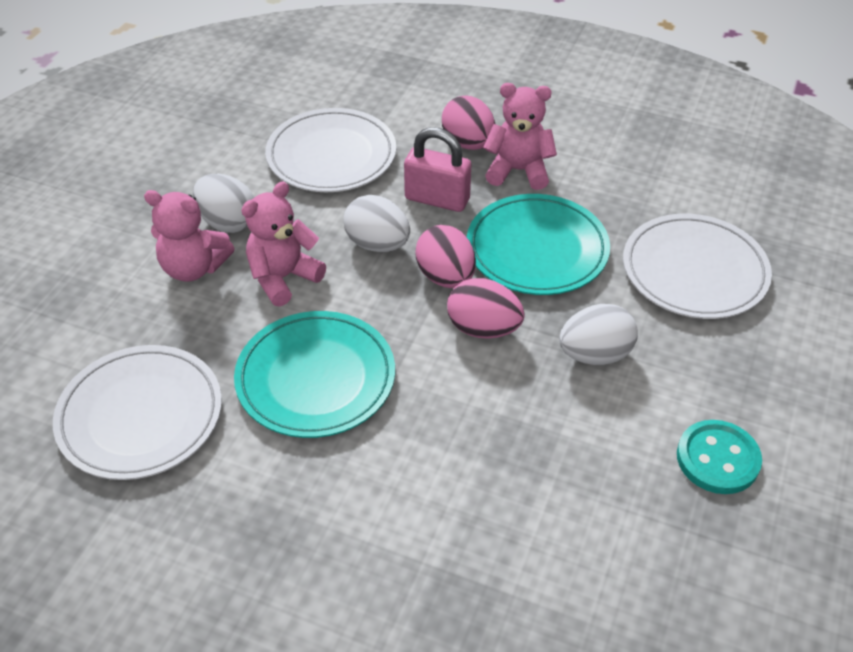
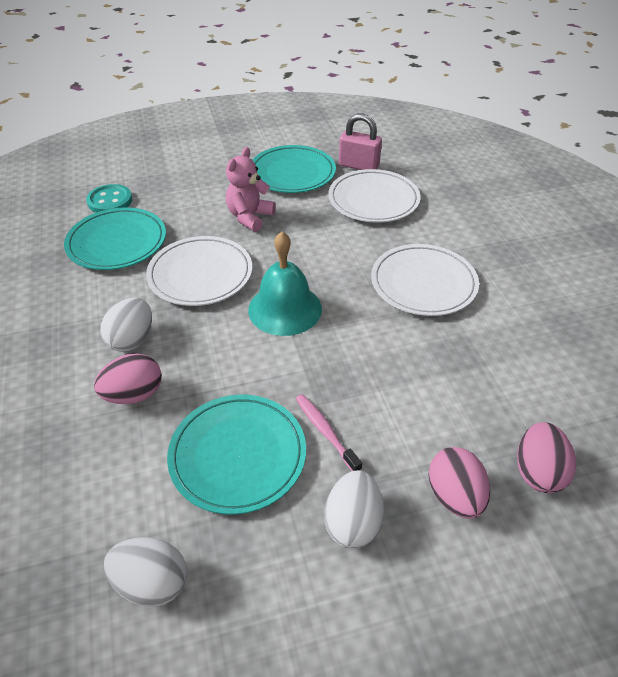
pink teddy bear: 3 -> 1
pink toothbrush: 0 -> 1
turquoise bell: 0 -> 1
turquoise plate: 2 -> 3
- - - - - - -
EXERCISE INSTRUCTIONS.
Drop the pictures and reproduce the rest of the data above exactly.

SOLVED PROBLEM.
pink teddy bear: 3 -> 1
pink toothbrush: 0 -> 1
turquoise bell: 0 -> 1
turquoise plate: 2 -> 3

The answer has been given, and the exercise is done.